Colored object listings

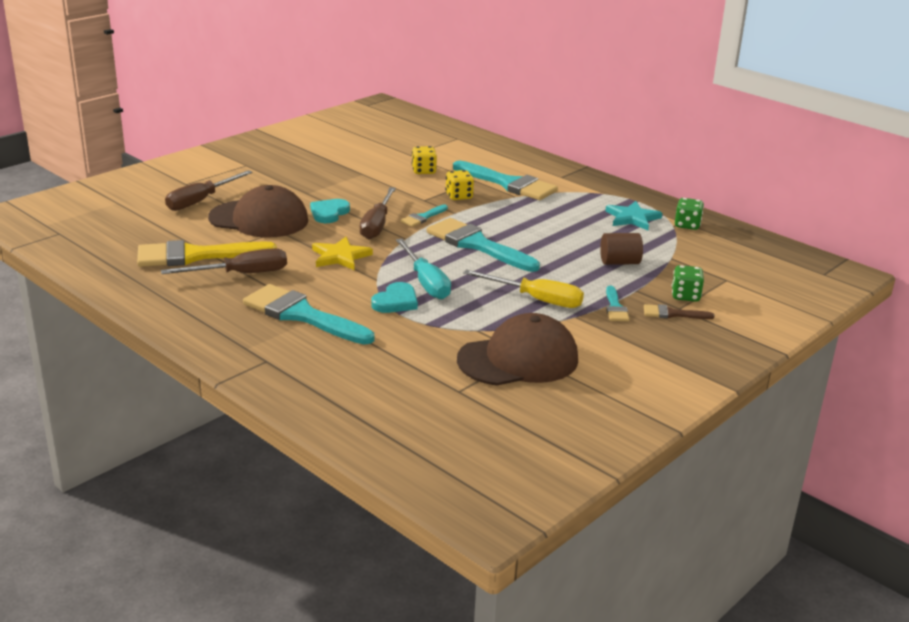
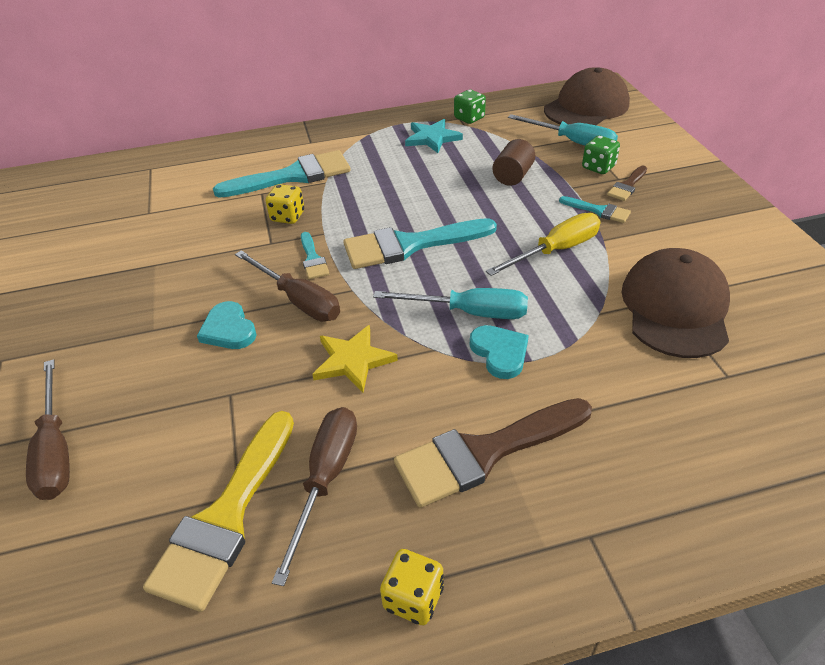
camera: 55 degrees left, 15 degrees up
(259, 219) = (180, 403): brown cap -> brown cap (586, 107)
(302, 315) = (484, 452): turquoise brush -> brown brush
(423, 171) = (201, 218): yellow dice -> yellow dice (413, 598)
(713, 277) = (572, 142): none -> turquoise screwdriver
* * *
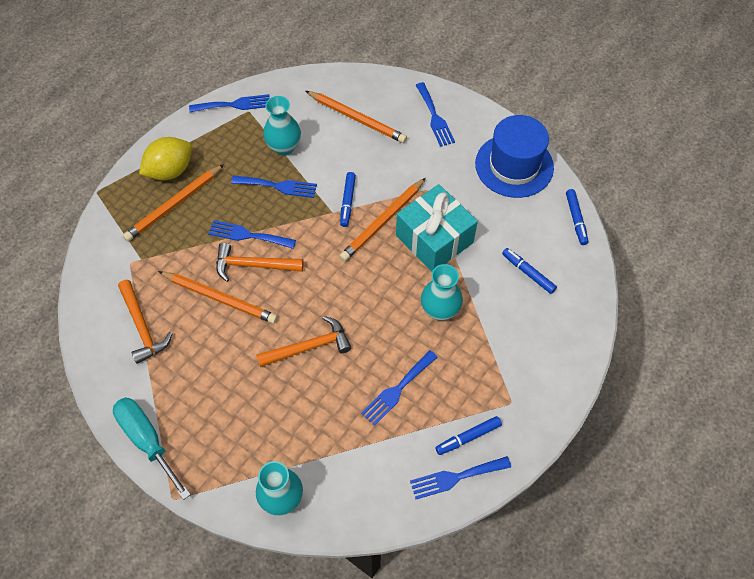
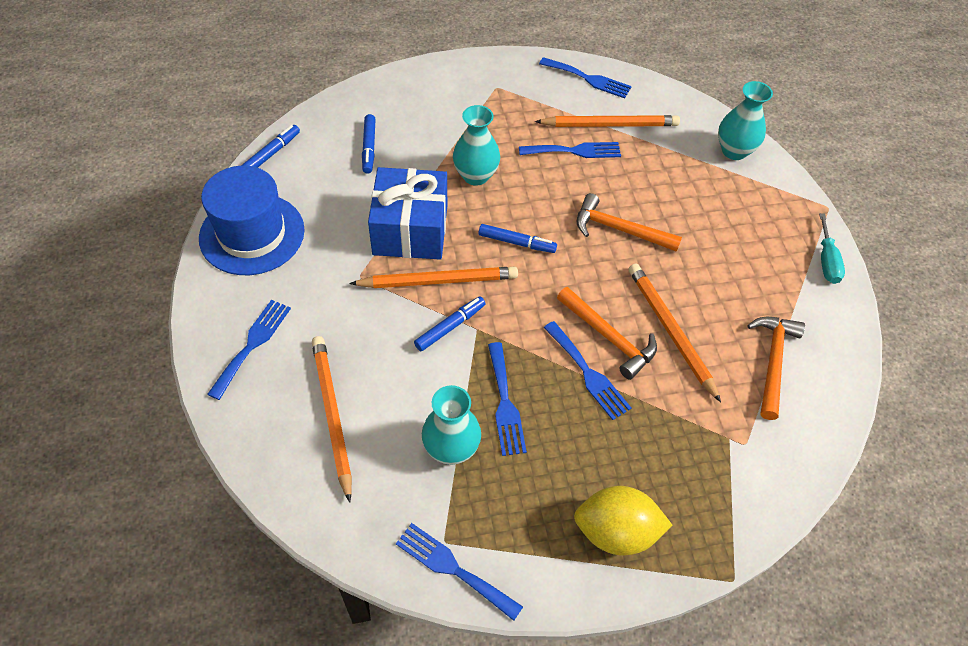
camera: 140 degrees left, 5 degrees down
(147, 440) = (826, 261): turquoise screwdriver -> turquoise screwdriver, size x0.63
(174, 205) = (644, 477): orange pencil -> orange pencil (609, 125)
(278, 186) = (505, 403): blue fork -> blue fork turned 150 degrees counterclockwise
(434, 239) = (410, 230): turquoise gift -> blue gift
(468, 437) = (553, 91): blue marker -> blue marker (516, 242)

Your assignment =
Tally the lines above that include "brown", and reply with only the tally.

Result =
2